Task statement: Keep the pictures out of the copy and print all the entries below exactly.

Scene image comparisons
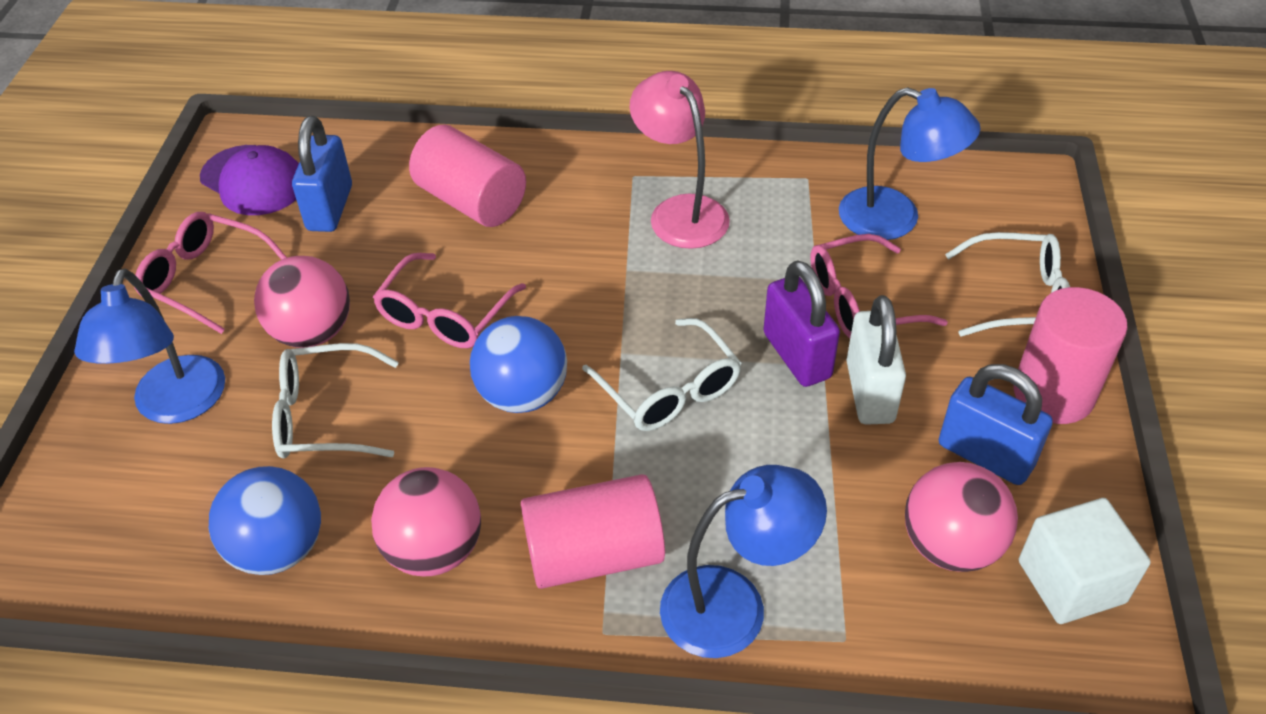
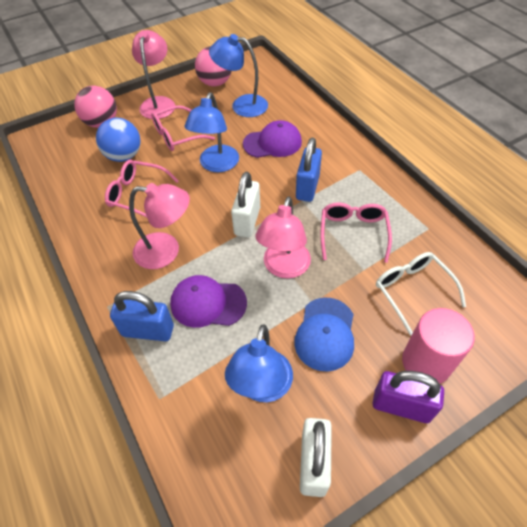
blue ball: 2 -> 1
blue cap: 0 -> 1
pink ball: 3 -> 2
pink cylinder: 3 -> 1
pink lamp: 1 -> 3
purple cap: 1 -> 2
white cube: 1 -> 0
white glasses: 3 -> 1
white padlock: 1 -> 2

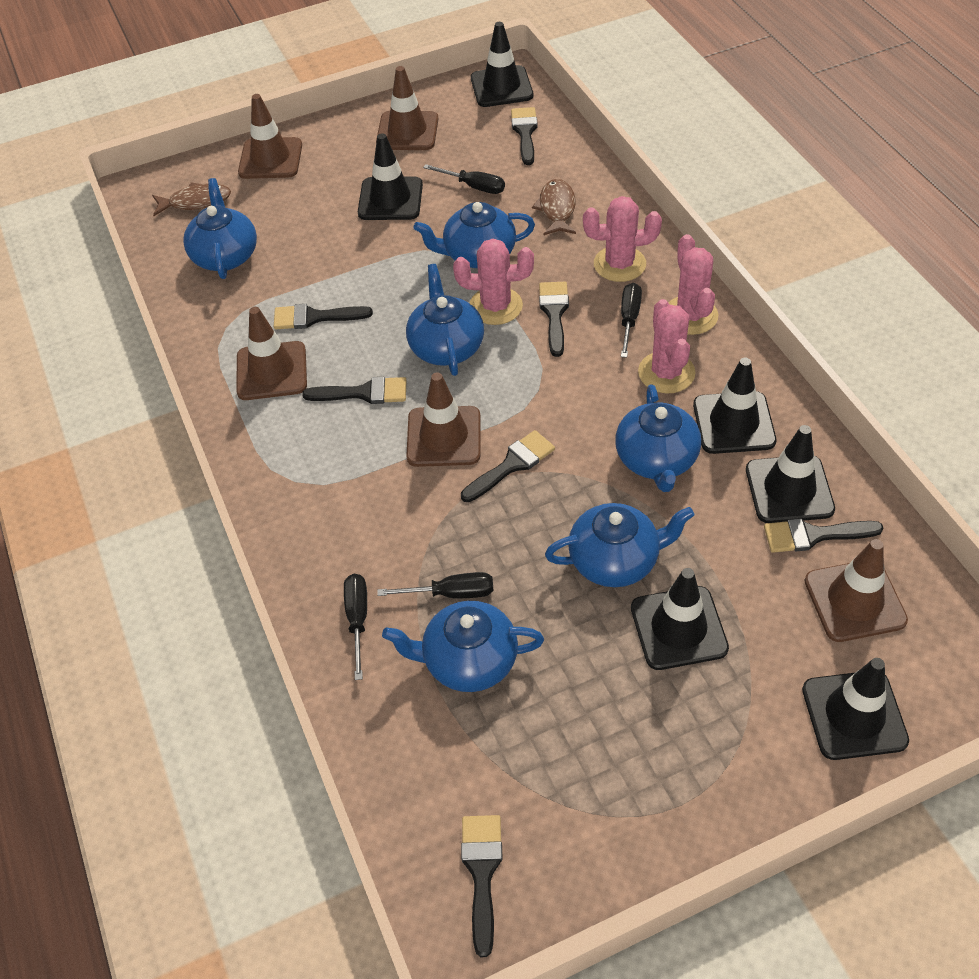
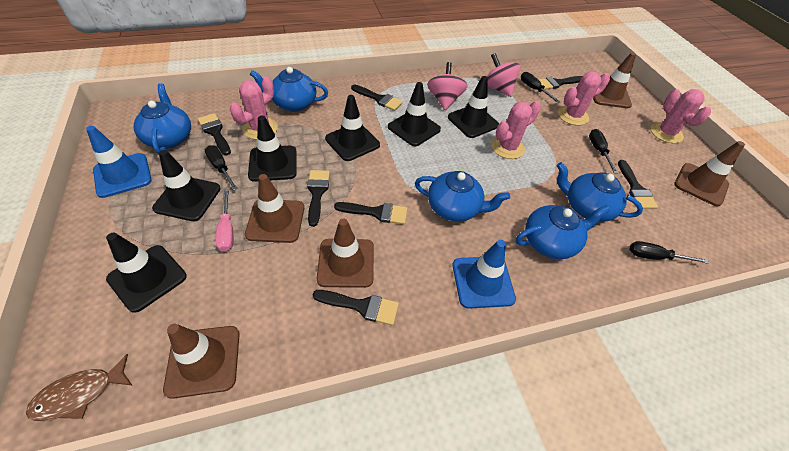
blue teapot: 6 -> 5
blue traffic cone: 0 -> 2
brown fish: 2 -> 1
pink screwdriver: 0 -> 1
pink spinning top: 0 -> 2

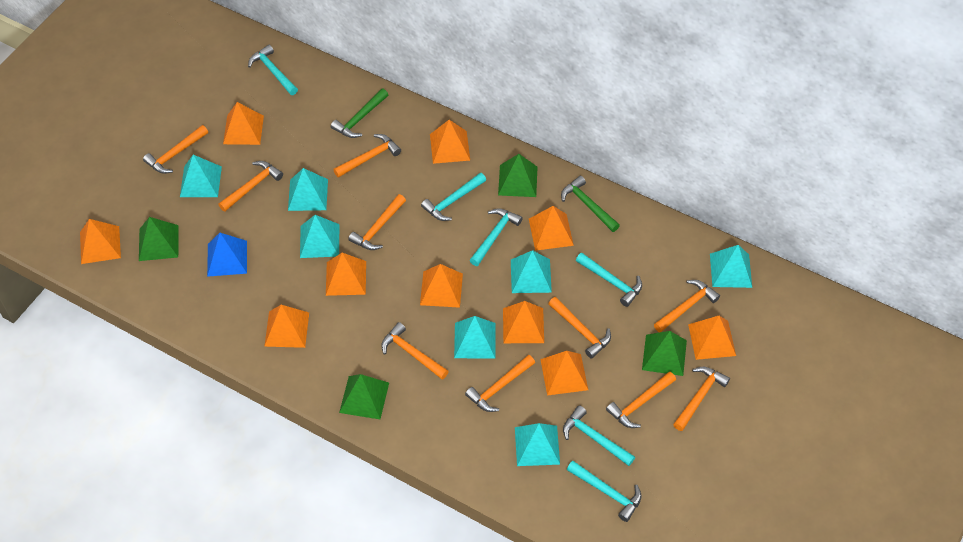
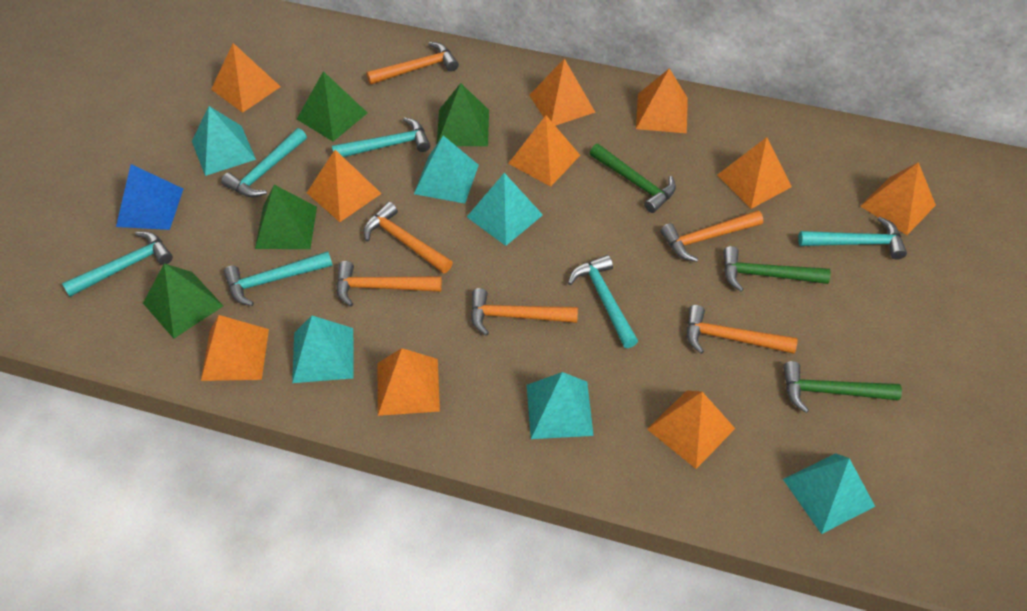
green hammer: 2 -> 3
orange hammer: 10 -> 6
turquoise pyramid: 7 -> 6

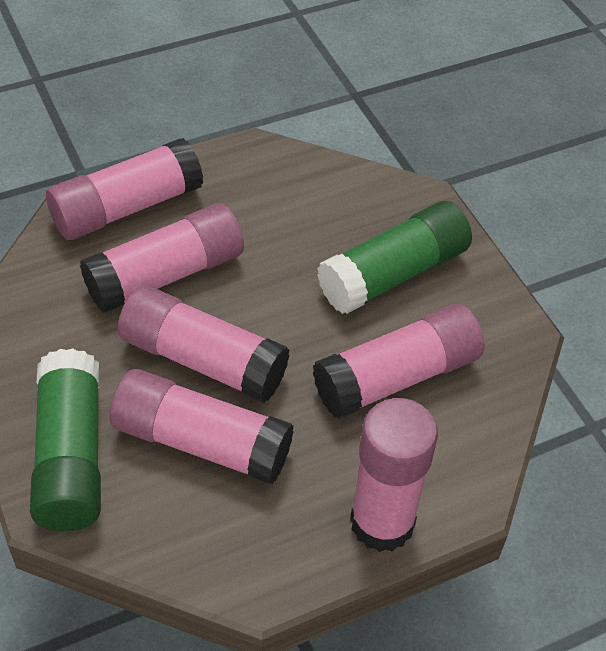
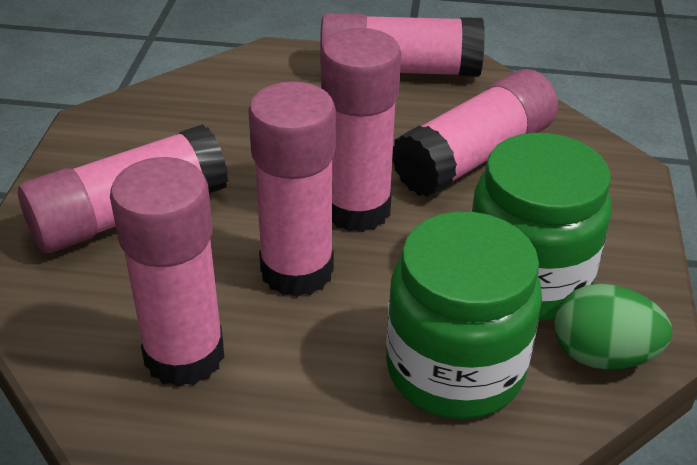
green egg: 0 -> 1
green glue stick: 2 -> 0
green jar: 0 -> 2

Written reply:
blue ball: 2 -> 1
blue cap: 0 -> 1
pink ball: 3 -> 2
pink cylinder: 3 -> 1
pink lamp: 1 -> 3
purple cap: 1 -> 2
white cube: 1 -> 0
white glasses: 3 -> 1
white padlock: 1 -> 2

blue teapot: 6 -> 5
blue traffic cone: 0 -> 2
brown fish: 2 -> 1
pink screwdriver: 0 -> 1
pink spinning top: 0 -> 2

green hammer: 2 -> 3
orange hammer: 10 -> 6
turquoise pyramid: 7 -> 6

green egg: 0 -> 1
green glue stick: 2 -> 0
green jar: 0 -> 2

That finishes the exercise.